# EXERCISE:
Pictures aside, copy exactly the lines running from the one with "(427, 165) = (314, 373): green" to the end of the records.

# INPUT MATERIAL:
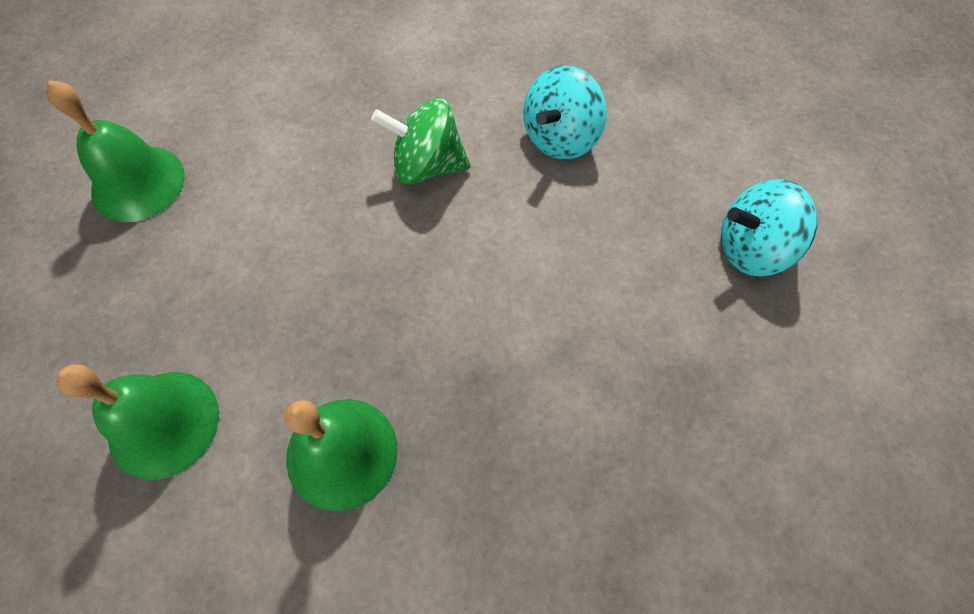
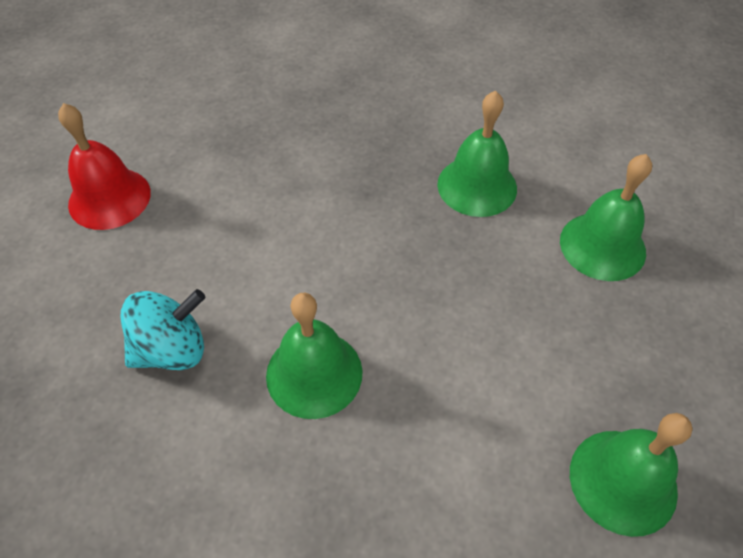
camera: 155 degrees left, 10 degrees down
(427, 165) = (314, 373): green spinning top -> green bell
(751, 248) = (109, 198): turquoise spinning top -> red bell

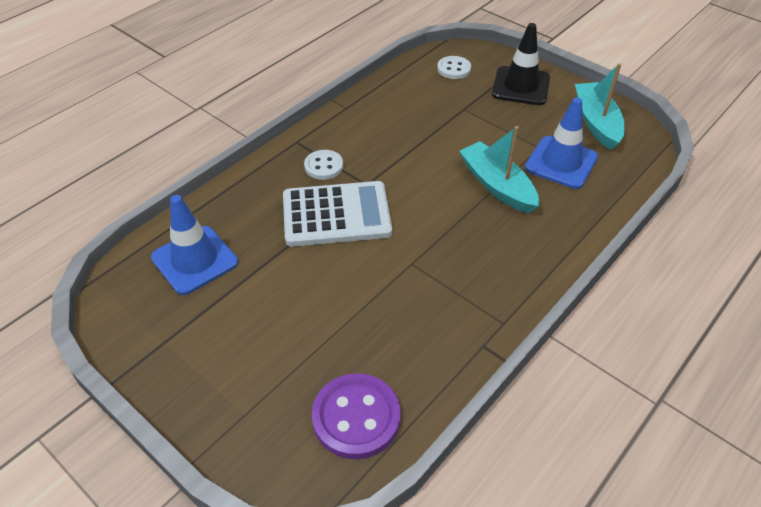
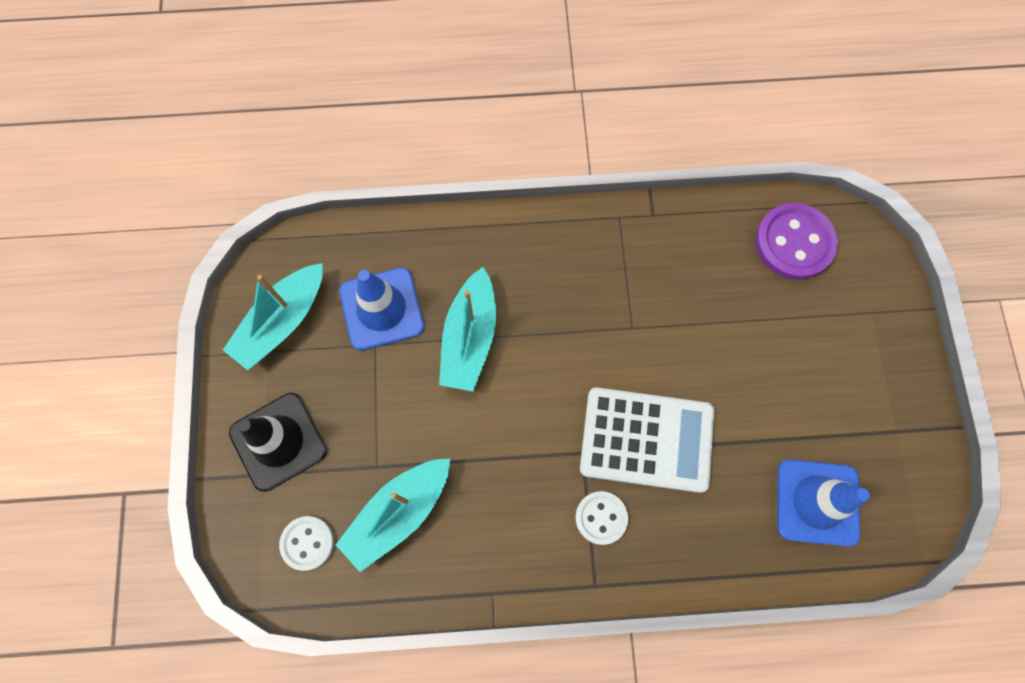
camera: 135 degrees left, 25 degrees up
(336, 215) = (646, 439): white calculator -> white calculator turned 150 degrees clockwise
(428, 102) = (398, 513): none -> turquoise boat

# FINISHED EXERCISE:
(427, 165) = (314, 373): green spinning top -> green bell
(751, 248) = (109, 198): turquoise spinning top -> red bell

camera: 135 degrees left, 25 degrees up
(336, 215) = (646, 439): white calculator -> white calculator turned 150 degrees clockwise
(428, 102) = (398, 513): none -> turquoise boat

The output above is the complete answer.